=== EXERCISE DIRECTIONS ===
Copy the records below exactly.

== DATA FOR THIS EXERCISE ==

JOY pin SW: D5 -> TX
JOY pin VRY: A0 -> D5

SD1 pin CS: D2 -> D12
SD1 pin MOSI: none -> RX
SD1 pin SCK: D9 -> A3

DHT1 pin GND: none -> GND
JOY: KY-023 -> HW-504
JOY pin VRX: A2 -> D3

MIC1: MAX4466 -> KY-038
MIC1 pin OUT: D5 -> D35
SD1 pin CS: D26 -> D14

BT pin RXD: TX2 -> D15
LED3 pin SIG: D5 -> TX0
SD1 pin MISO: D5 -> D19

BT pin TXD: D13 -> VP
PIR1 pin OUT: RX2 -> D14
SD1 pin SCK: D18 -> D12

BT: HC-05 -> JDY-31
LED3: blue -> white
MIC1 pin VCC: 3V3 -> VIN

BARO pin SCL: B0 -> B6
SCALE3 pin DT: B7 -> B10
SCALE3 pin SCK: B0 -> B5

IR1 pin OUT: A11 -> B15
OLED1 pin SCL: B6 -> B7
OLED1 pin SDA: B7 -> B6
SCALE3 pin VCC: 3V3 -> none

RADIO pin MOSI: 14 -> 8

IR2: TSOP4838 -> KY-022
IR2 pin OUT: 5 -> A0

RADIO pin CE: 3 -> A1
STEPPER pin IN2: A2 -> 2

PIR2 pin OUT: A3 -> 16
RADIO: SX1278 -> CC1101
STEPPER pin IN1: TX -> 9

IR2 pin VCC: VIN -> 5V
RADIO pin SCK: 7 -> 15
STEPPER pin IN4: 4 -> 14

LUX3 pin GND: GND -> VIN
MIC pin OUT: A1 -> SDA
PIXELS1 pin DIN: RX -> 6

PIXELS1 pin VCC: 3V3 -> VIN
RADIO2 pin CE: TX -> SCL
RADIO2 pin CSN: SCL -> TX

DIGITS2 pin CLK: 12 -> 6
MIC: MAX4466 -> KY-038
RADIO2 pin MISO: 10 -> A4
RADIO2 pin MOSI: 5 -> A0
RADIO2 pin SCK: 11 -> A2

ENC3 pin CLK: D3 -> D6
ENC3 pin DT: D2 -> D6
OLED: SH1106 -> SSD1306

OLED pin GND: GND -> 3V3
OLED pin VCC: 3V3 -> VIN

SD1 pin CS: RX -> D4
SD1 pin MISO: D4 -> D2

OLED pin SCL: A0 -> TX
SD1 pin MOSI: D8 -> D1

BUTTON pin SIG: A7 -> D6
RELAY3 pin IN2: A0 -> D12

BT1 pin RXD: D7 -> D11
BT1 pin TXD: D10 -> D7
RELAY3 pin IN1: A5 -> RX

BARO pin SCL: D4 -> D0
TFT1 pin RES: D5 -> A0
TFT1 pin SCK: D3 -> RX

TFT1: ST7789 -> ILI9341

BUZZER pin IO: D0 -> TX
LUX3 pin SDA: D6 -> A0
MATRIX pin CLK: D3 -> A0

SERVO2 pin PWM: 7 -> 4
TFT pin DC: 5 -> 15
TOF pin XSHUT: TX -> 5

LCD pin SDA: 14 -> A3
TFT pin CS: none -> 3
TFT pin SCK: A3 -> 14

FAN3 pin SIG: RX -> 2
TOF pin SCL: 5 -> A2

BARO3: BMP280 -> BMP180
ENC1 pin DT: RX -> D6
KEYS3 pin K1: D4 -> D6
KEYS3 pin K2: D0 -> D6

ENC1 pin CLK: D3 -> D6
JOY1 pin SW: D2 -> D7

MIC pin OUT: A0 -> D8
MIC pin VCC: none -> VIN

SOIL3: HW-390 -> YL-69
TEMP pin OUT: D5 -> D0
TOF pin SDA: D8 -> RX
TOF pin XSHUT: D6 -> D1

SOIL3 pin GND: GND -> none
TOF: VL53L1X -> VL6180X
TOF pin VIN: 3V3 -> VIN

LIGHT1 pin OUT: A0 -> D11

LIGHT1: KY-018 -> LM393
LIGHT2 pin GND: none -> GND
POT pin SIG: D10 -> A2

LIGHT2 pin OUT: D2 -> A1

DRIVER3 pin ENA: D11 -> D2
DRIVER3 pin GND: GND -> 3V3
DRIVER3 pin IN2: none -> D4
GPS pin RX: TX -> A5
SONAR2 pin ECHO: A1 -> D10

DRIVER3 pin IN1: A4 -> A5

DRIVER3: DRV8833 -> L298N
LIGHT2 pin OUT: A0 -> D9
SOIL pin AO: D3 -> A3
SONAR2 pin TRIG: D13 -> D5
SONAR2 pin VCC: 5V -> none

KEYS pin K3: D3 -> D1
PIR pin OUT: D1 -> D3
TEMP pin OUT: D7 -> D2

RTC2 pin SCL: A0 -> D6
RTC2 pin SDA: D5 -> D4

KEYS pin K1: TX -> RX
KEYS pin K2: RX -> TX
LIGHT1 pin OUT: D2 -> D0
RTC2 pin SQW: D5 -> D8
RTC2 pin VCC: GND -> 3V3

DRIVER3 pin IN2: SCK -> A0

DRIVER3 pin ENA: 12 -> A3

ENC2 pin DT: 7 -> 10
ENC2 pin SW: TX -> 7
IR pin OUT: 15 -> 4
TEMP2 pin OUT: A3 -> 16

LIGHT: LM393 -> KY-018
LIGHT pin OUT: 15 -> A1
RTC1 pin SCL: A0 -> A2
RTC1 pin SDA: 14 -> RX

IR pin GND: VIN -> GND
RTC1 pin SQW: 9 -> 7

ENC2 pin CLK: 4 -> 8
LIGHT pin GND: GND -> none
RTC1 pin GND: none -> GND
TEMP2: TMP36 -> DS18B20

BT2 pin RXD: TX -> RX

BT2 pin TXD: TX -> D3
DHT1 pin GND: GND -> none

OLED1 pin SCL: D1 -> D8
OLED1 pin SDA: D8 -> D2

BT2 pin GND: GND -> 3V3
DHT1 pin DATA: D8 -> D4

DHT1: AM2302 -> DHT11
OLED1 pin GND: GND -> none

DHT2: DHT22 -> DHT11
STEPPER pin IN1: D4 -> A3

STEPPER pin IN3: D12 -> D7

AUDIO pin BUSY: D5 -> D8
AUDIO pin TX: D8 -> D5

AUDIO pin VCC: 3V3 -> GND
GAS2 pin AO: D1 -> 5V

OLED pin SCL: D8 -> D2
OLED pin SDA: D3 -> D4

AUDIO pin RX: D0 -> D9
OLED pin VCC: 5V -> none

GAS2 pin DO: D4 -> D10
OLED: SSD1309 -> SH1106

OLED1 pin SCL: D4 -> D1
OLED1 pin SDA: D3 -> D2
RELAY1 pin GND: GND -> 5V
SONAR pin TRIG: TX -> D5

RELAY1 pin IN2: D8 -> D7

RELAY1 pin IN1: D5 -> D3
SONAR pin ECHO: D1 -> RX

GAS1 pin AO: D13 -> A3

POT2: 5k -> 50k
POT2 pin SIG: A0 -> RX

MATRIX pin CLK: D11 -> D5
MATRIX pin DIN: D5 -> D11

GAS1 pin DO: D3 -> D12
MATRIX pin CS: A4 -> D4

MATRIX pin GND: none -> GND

===

=== COMPLETED EXERCISE ===
JOY pin SW: D5 -> TX
JOY pin VRY: A0 -> D5

SD1 pin CS: D2 -> D12
SD1 pin MOSI: none -> RX
SD1 pin SCK: D9 -> A3

DHT1 pin GND: none -> GND
JOY: KY-023 -> HW-504
JOY pin VRX: A2 -> D3

MIC1: MAX4466 -> KY-038
MIC1 pin OUT: D5 -> D35
SD1 pin CS: D26 -> D14

BT pin RXD: TX2 -> D15
LED3 pin SIG: D5 -> TX0
SD1 pin MISO: D5 -> D19

BT pin TXD: D13 -> VP
PIR1 pin OUT: RX2 -> D14
SD1 pin SCK: D18 -> D12

BT: HC-05 -> JDY-31
LED3: blue -> white
MIC1 pin VCC: 3V3 -> VIN

BARO pin SCL: B0 -> B6
SCALE3 pin DT: B7 -> B10
SCALE3 pin SCK: B0 -> B5

IR1 pin OUT: A11 -> B15
OLED1 pin SCL: B6 -> B7
OLED1 pin SDA: B7 -> B6
SCALE3 pin VCC: 3V3 -> none

RADIO pin MOSI: 14 -> 8

IR2: TSOP4838 -> KY-022
IR2 pin OUT: 5 -> A0

RADIO pin CE: 3 -> A1
STEPPER pin IN2: A2 -> 2

PIR2 pin OUT: A3 -> 16
RADIO: SX1278 -> CC1101
STEPPER pin IN1: TX -> 9

IR2 pin VCC: VIN -> 5V
RADIO pin SCK: 7 -> 15
STEPPER pin IN4: 4 -> 14

LUX3 pin GND: GND -> VIN
MIC pin OUT: A1 -> SDA
PIXELS1 pin DIN: RX -> 6

PIXELS1 pin VCC: 3V3 -> VIN
RADIO2 pin CE: TX -> SCL
RADIO2 pin CSN: SCL -> TX

DIGITS2 pin CLK: 12 -> 6
MIC: MAX4466 -> KY-038
RADIO2 pin MISO: 10 -> A4
RADIO2 pin MOSI: 5 -> A0
RADIO2 pin SCK: 11 -> A2

ENC3 pin CLK: D3 -> D6
ENC3 pin DT: D2 -> D6
OLED: SH1106 -> SSD1306

OLED pin GND: GND -> 3V3
OLED pin VCC: 3V3 -> VIN

SD1 pin CS: RX -> D4
SD1 pin MISO: D4 -> D2

OLED pin SCL: A0 -> TX
SD1 pin MOSI: D8 -> D1

BUTTON pin SIG: A7 -> D6
RELAY3 pin IN2: A0 -> D12

BT1 pin RXD: D7 -> D11
BT1 pin TXD: D10 -> D7
RELAY3 pin IN1: A5 -> RX

BARO pin SCL: D4 -> D0
TFT1 pin RES: D5 -> A0
TFT1 pin SCK: D3 -> RX

TFT1: ST7789 -> ILI9341

BUZZER pin IO: D0 -> TX
LUX3 pin SDA: D6 -> A0
MATRIX pin CLK: D3 -> A0

SERVO2 pin PWM: 7 -> 4
TFT pin DC: 5 -> 15
TOF pin XSHUT: TX -> 5

LCD pin SDA: 14 -> A3
TFT pin CS: none -> 3
TFT pin SCK: A3 -> 14

FAN3 pin SIG: RX -> 2
TOF pin SCL: 5 -> A2

BARO3: BMP280 -> BMP180
ENC1 pin DT: RX -> D6
KEYS3 pin K1: D4 -> D6
KEYS3 pin K2: D0 -> D6

ENC1 pin CLK: D3 -> D6
JOY1 pin SW: D2 -> D7

MIC pin OUT: A0 -> D8
MIC pin VCC: none -> VIN

SOIL3: HW-390 -> YL-69
TEMP pin OUT: D5 -> D0
TOF pin SDA: D8 -> RX
TOF pin XSHUT: D6 -> D1

SOIL3 pin GND: GND -> none
TOF: VL53L1X -> VL6180X
TOF pin VIN: 3V3 -> VIN

LIGHT1 pin OUT: A0 -> D11

LIGHT1: KY-018 -> LM393
LIGHT2 pin GND: none -> GND
POT pin SIG: D10 -> A2

LIGHT2 pin OUT: D2 -> A1

DRIVER3 pin ENA: D11 -> D2
DRIVER3 pin GND: GND -> 3V3
DRIVER3 pin IN2: none -> D4
GPS pin RX: TX -> A5
SONAR2 pin ECHO: A1 -> D10

DRIVER3 pin IN1: A4 -> A5

DRIVER3: DRV8833 -> L298N
LIGHT2 pin OUT: A0 -> D9
SOIL pin AO: D3 -> A3
SONAR2 pin TRIG: D13 -> D5
SONAR2 pin VCC: 5V -> none

KEYS pin K3: D3 -> D1
PIR pin OUT: D1 -> D3
TEMP pin OUT: D7 -> D2

RTC2 pin SCL: A0 -> D6
RTC2 pin SDA: D5 -> D4

KEYS pin K1: TX -> RX
KEYS pin K2: RX -> TX
LIGHT1 pin OUT: D2 -> D0
RTC2 pin SQW: D5 -> D8
RTC2 pin VCC: GND -> 3V3

DRIVER3 pin IN2: SCK -> A0

DRIVER3 pin ENA: 12 -> A3

ENC2 pin DT: 7 -> 10
ENC2 pin SW: TX -> 7
IR pin OUT: 15 -> 4
TEMP2 pin OUT: A3 -> 16

LIGHT: LM393 -> KY-018
LIGHT pin OUT: 15 -> A1
RTC1 pin SCL: A0 -> A2
RTC1 pin SDA: 14 -> RX

IR pin GND: VIN -> GND
RTC1 pin SQW: 9 -> 7

ENC2 pin CLK: 4 -> 8
LIGHT pin GND: GND -> none
RTC1 pin GND: none -> GND
TEMP2: TMP36 -> DS18B20

BT2 pin RXD: TX -> RX

BT2 pin TXD: TX -> D3
DHT1 pin GND: GND -> none

OLED1 pin SCL: D1 -> D8
OLED1 pin SDA: D8 -> D2

BT2 pin GND: GND -> 3V3
DHT1 pin DATA: D8 -> D4

DHT1: AM2302 -> DHT11
OLED1 pin GND: GND -> none

DHT2: DHT22 -> DHT11
STEPPER pin IN1: D4 -> A3

STEPPER pin IN3: D12 -> D7

AUDIO pin BUSY: D5 -> D8
AUDIO pin TX: D8 -> D5

AUDIO pin VCC: 3V3 -> GND
GAS2 pin AO: D1 -> 5V

OLED pin SCL: D8 -> D2
OLED pin SDA: D3 -> D4

AUDIO pin RX: D0 -> D9
OLED pin VCC: 5V -> none

GAS2 pin DO: D4 -> D10
OLED: SSD1309 -> SH1106

OLED1 pin SCL: D4 -> D1
OLED1 pin SDA: D3 -> D2
RELAY1 pin GND: GND -> 5V
SONAR pin TRIG: TX -> D5

RELAY1 pin IN2: D8 -> D7

RELAY1 pin IN1: D5 -> D3
SONAR pin ECHO: D1 -> RX

GAS1 pin AO: D13 -> A3

POT2: 5k -> 50k
POT2 pin SIG: A0 -> RX

MATRIX pin CLK: D11 -> D5
MATRIX pin DIN: D5 -> D11

GAS1 pin DO: D3 -> D12
MATRIX pin CS: A4 -> D4

MATRIX pin GND: none -> GND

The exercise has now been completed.